* **WHAT YOU HAVE TO DO**
Only the lines that include "degrees" should be copied from the data below.

* **GIVEN RECORDS**

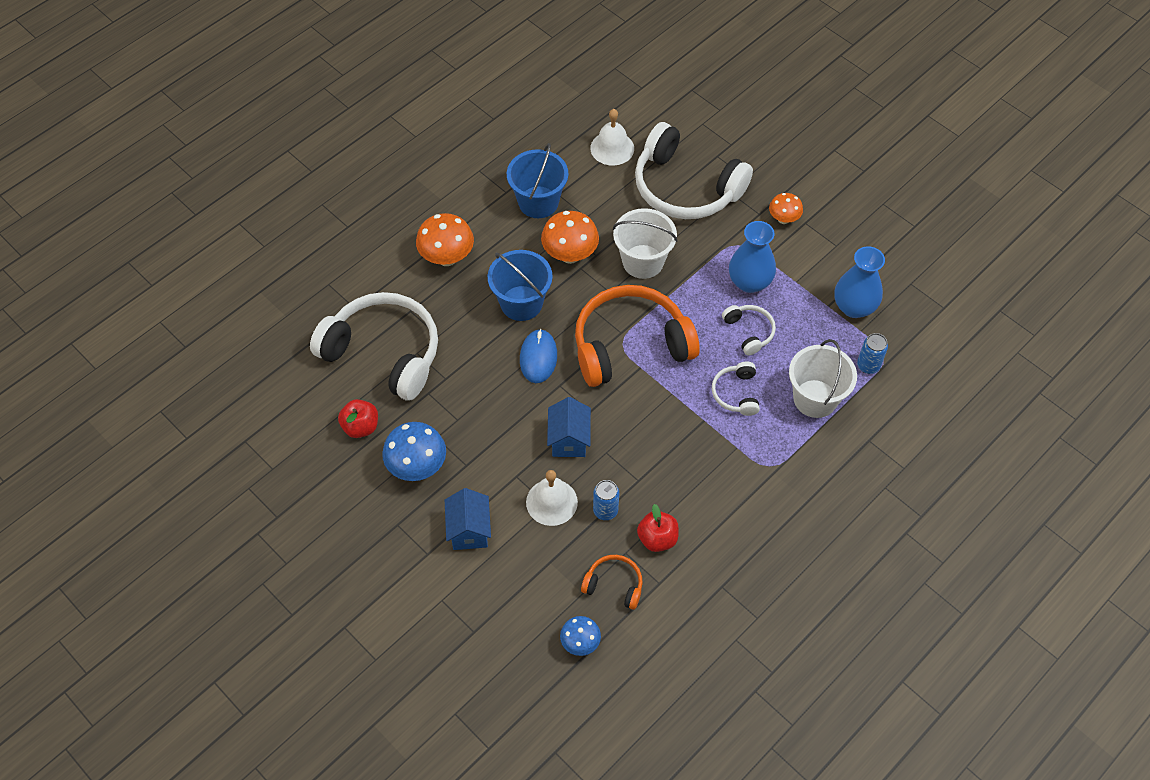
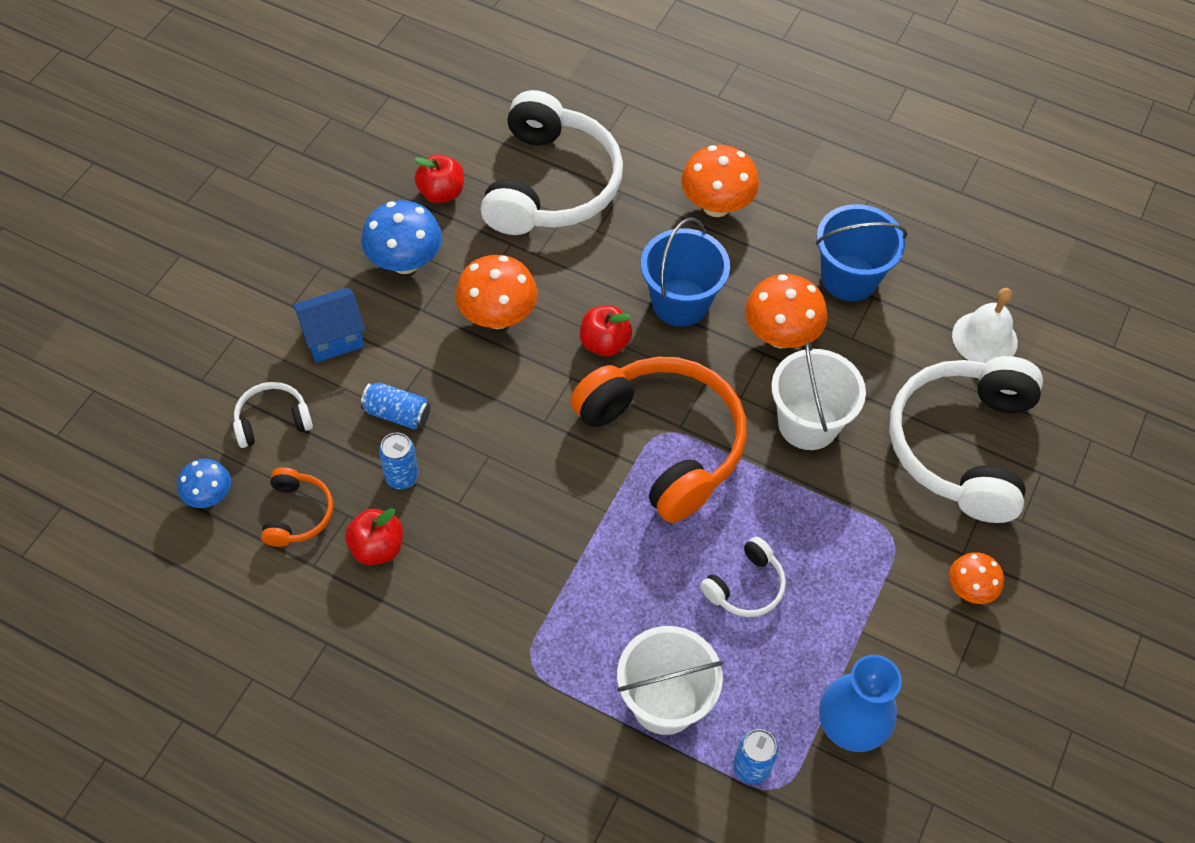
camera: 70 degrees right, 0 degrees up
(491, 417) = (497, 316): none -> orange mushroom
(538, 357) = (604, 343): blue mouse -> red apple
(551, 502) = (397, 414): white bell -> blue can
(569, 440) = (493, 409): blue house -> none
(736, 393) = (635, 592): white headphones -> white headphones (272, 420)
(749, 282) = (833, 568): blue vase -> none

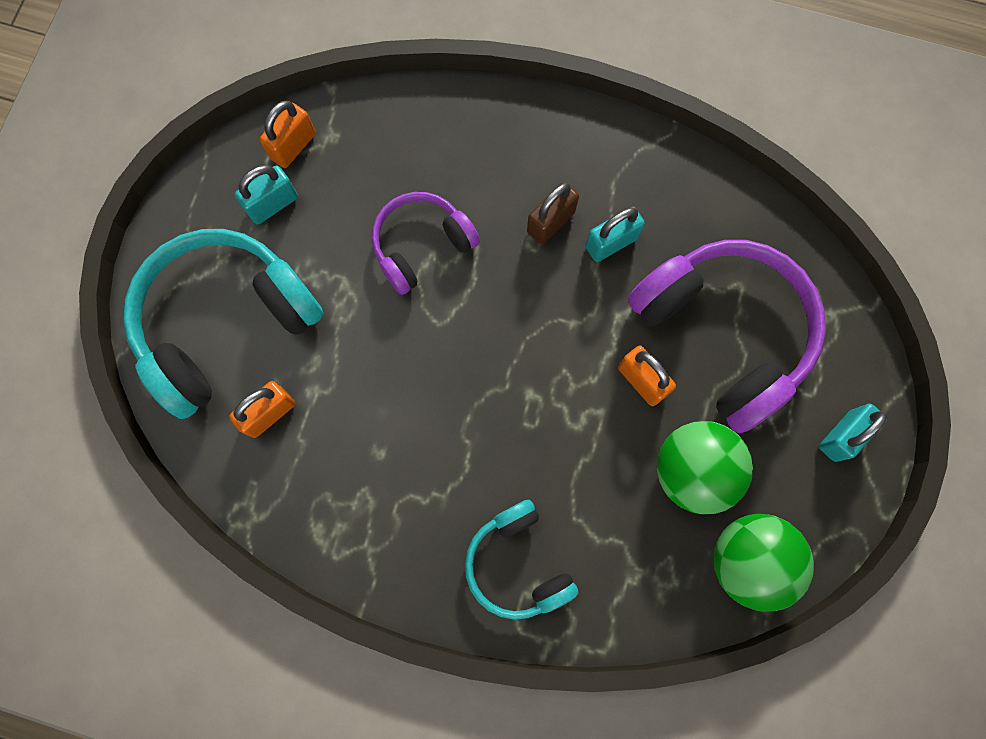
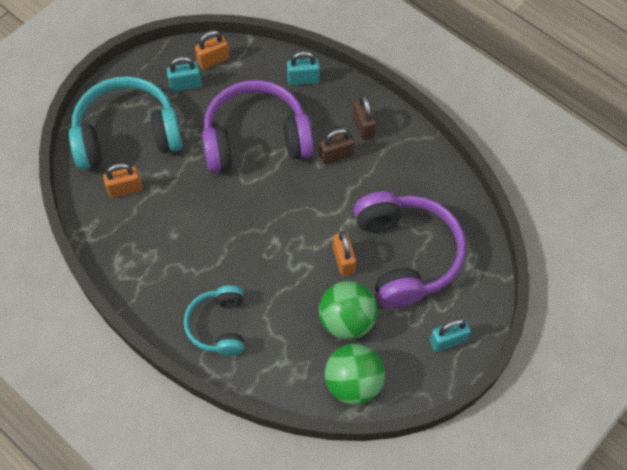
camera: 25 degrees right, 15 degrees down
(421, 246) = (256, 138): purple headphones -> purple headphones, size x1.74
(566, 159) = (363, 126): none -> brown padlock
(611, 243) = (365, 180): turquoise padlock -> turquoise padlock (303, 79)

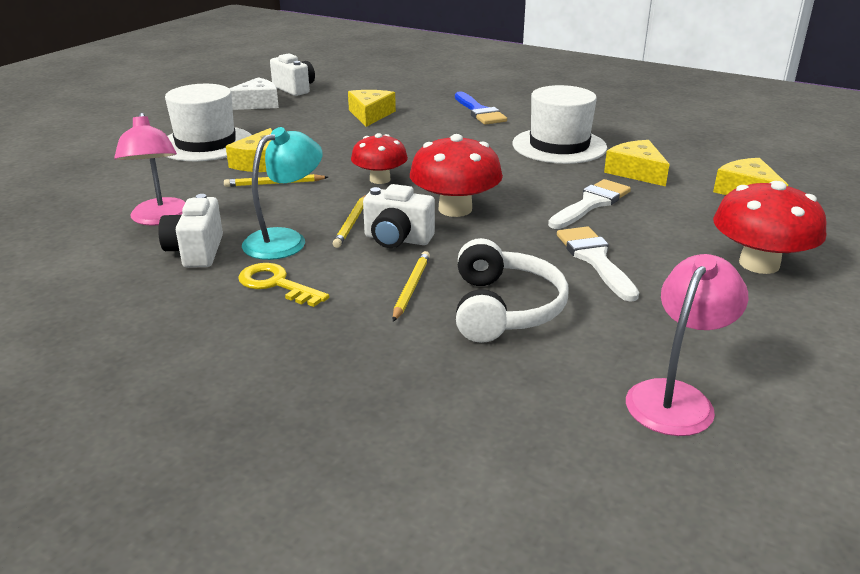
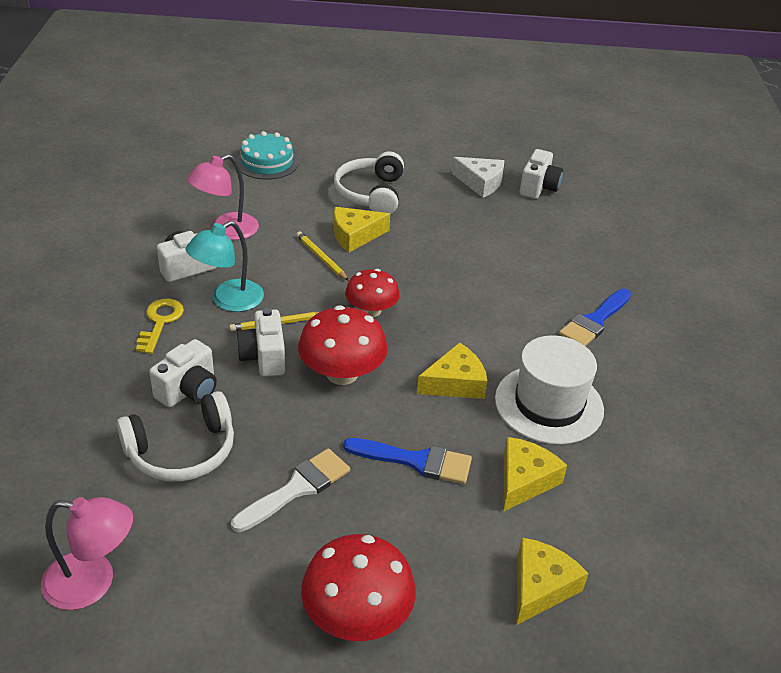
camera: 60 degrees right, 10 degrees up
(71, 175) = (267, 162): none -> turquoise cake
(206, 144) = (370, 194): white hat -> white headphones
(285, 240) = (228, 301): turquoise lamp -> turquoise lamp turned 120 degrees clockwise
(370, 115) = (515, 254): yellow cheese -> yellow cheese (455, 383)
(411, 288) = (188, 390): yellow pencil -> white camera
(591, 204) = (415, 461): white brush -> blue brush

* **SOLUTION FOR THIS EXERCISE**
camera: 70 degrees right, 0 degrees up
camera: 25 degrees right, 15 degrees down
camera: 60 degrees right, 10 degrees up
(285, 240) = (228, 301): turquoise lamp -> turquoise lamp turned 120 degrees clockwise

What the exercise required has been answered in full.